THE RECORDS:
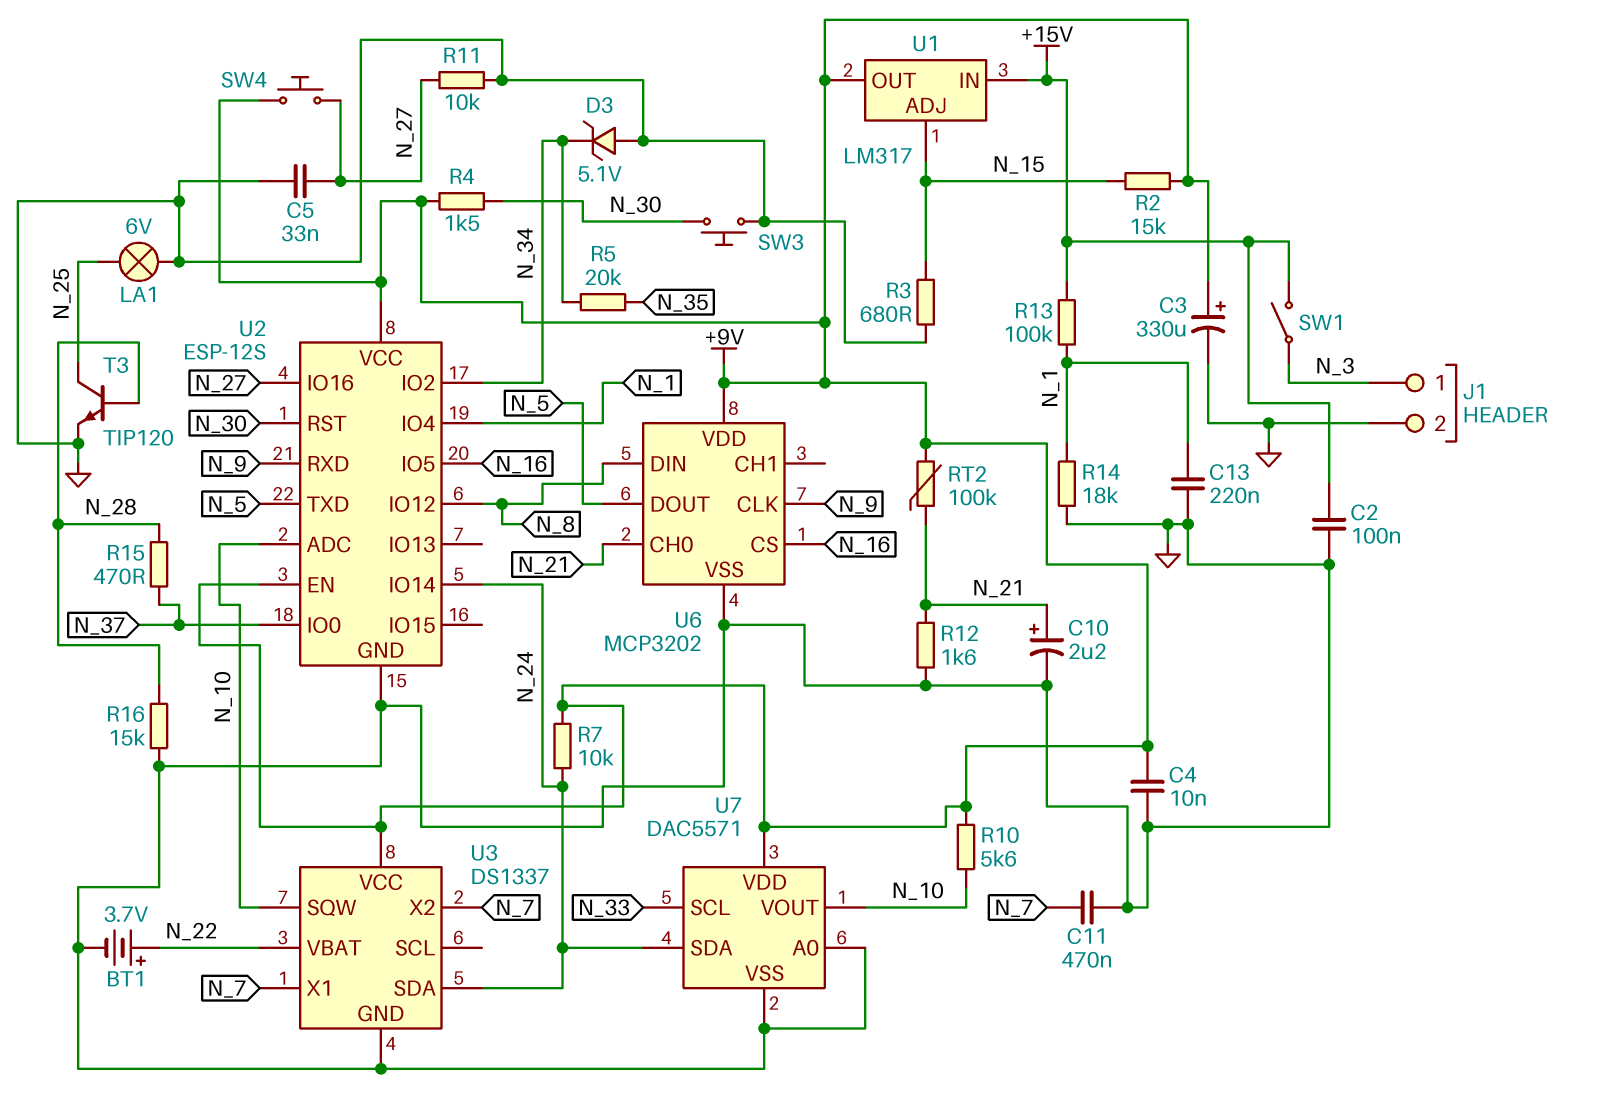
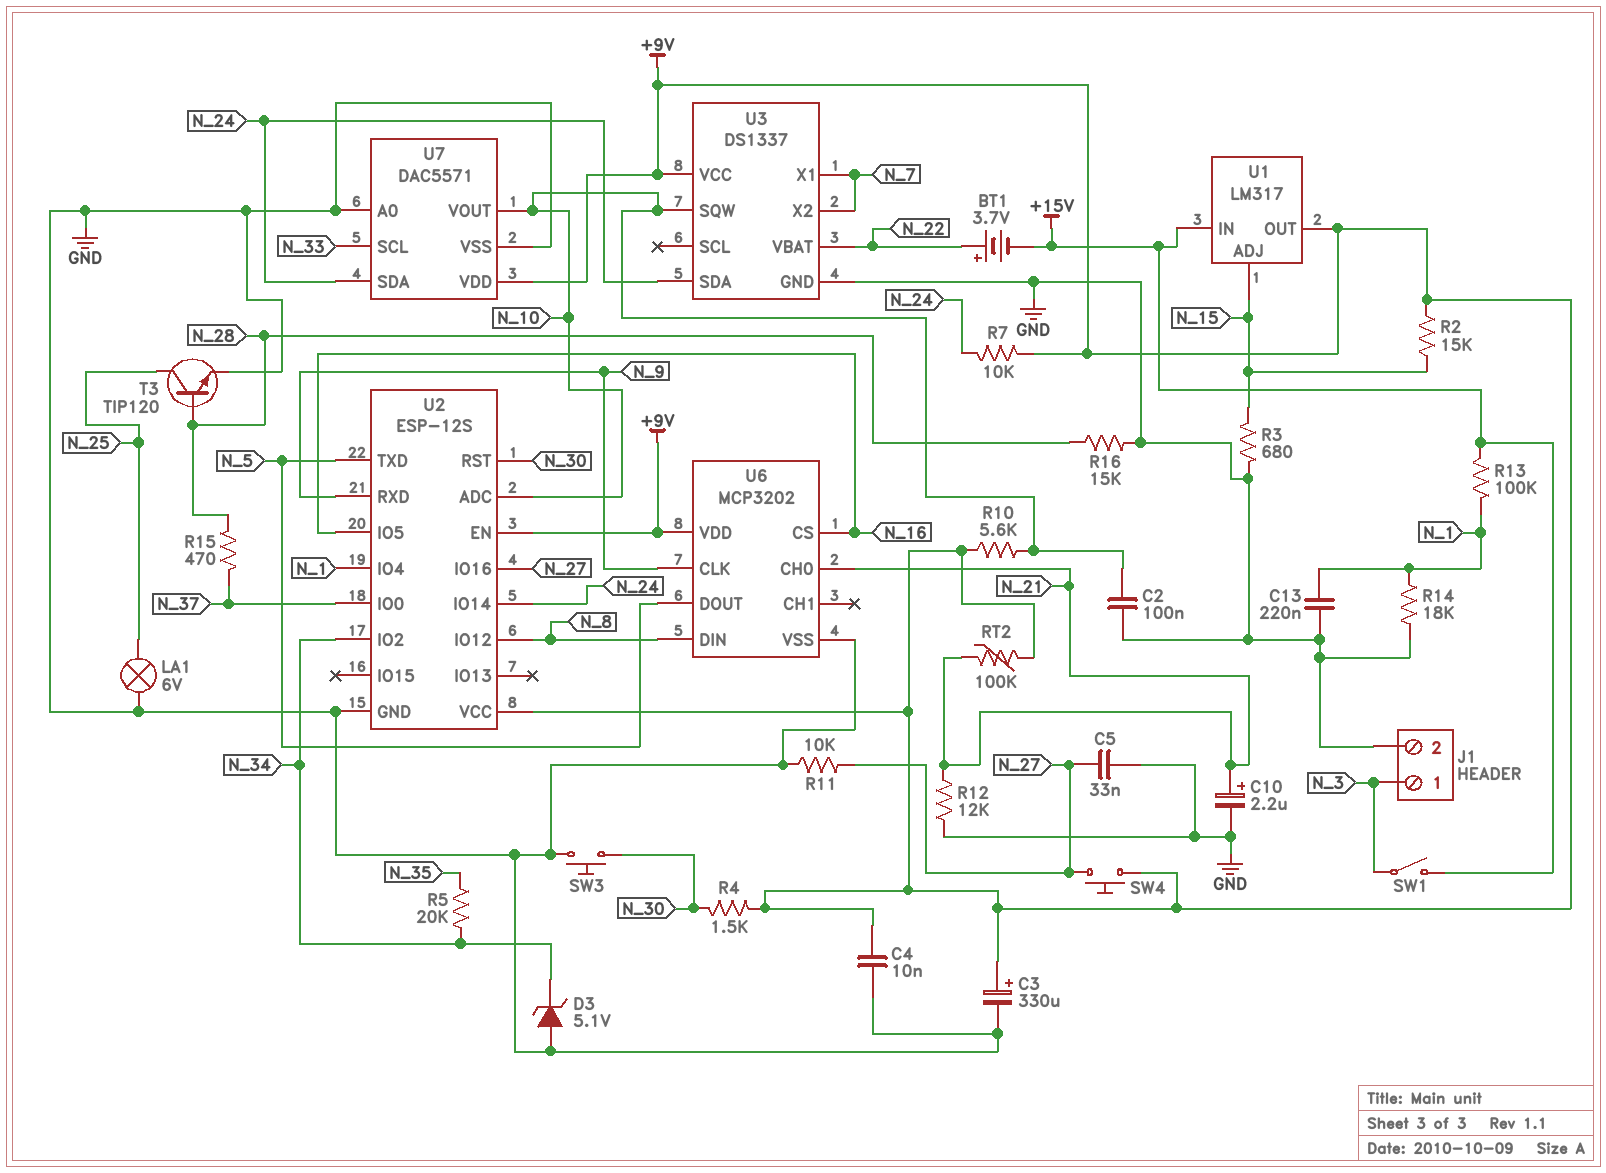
BT1: 3.7V (plus N_22, minus GND) -> 3.7V (plus N_22, minus +15V)
C2: 100nF (+15V, GND) -> 100nF (GND, N_10)
C11: 470nF (GND, N_7) -> none
R12: 1.6k (GND, N_21) -> 12k (GND, N_21)

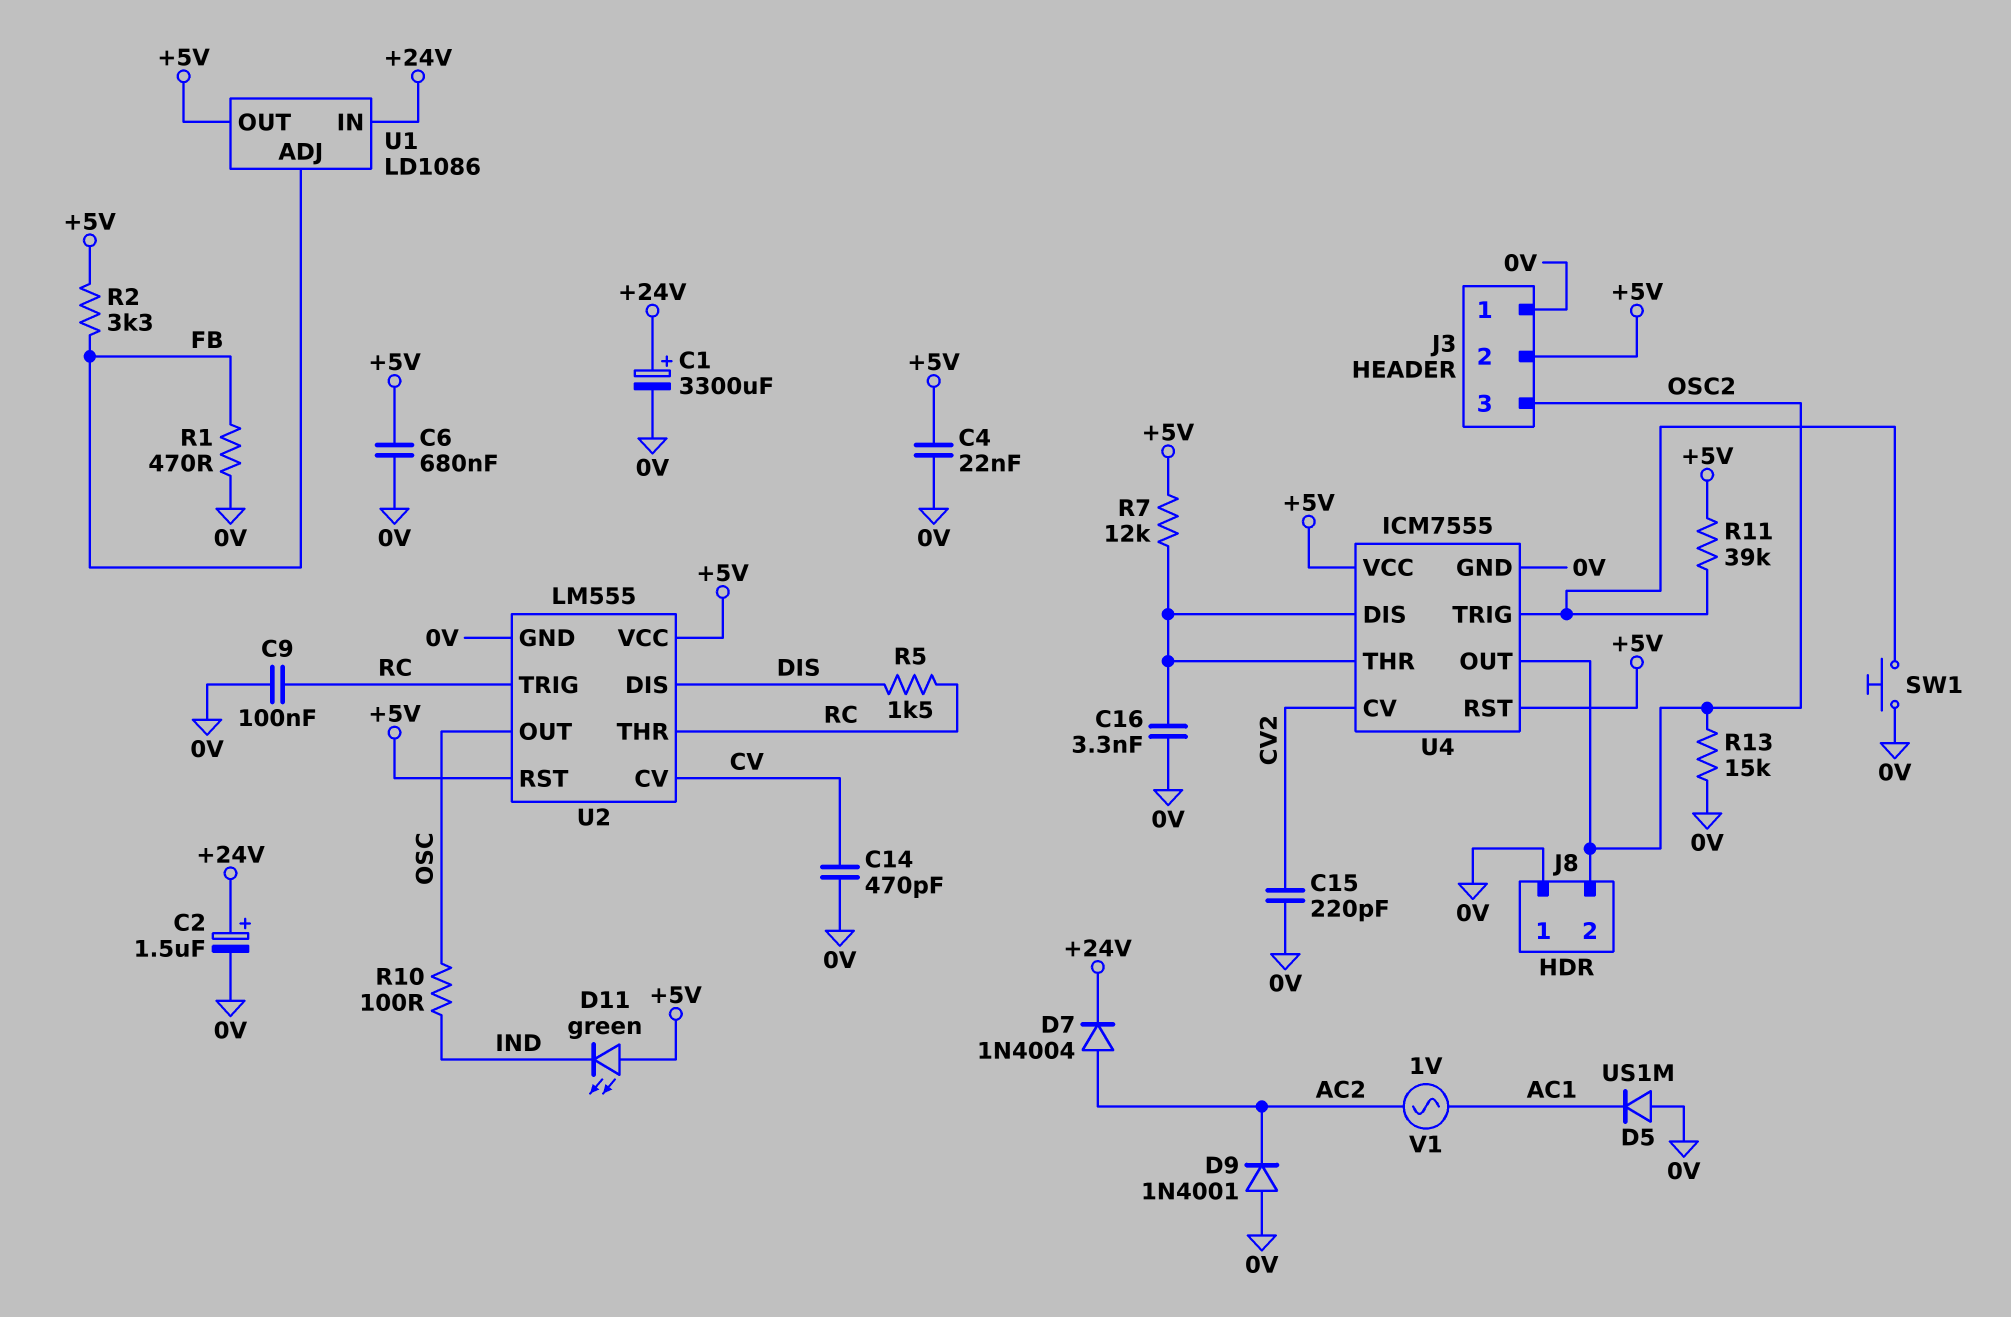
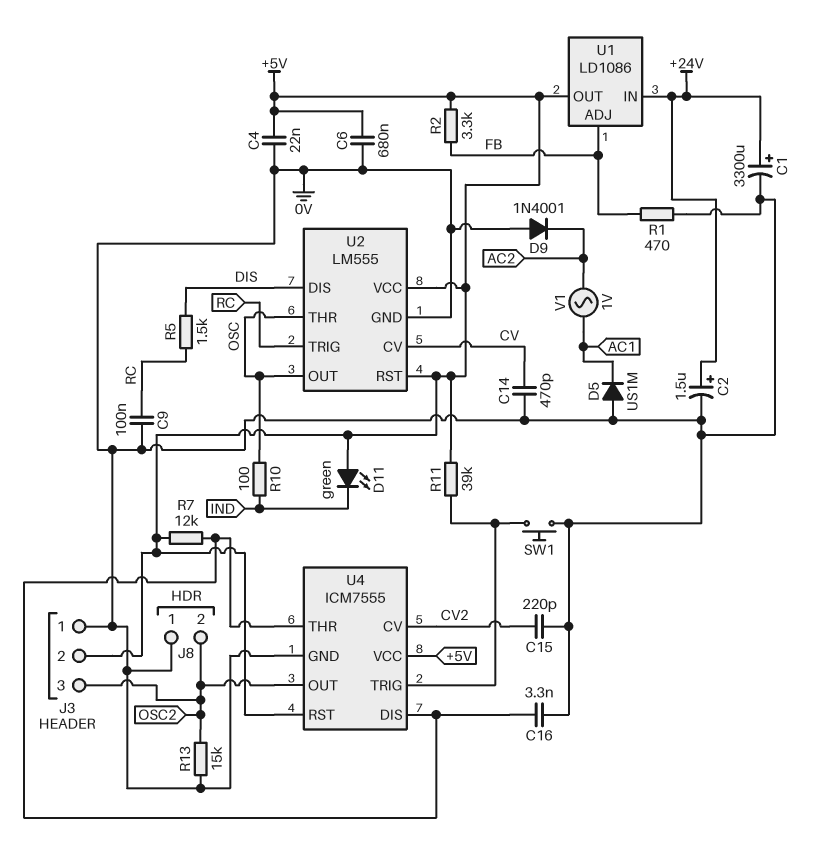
D7: diode 1N4004 (A AC2, K +24V) -> none
U2 pin THR: RC -> OSC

EXERCISE GOAL: Write out exactly the lines from the one containing "C11: 470nF (GND, N_7) -> none" through the end of the entries, both included. Pictures are not copied.

RESULT FOR THIS TASK:
C11: 470nF (GND, N_7) -> none
R12: 1.6k (GND, N_21) -> 12k (GND, N_21)

D7: diode 1N4004 (A AC2, K +24V) -> none
U2 pin THR: RC -> OSC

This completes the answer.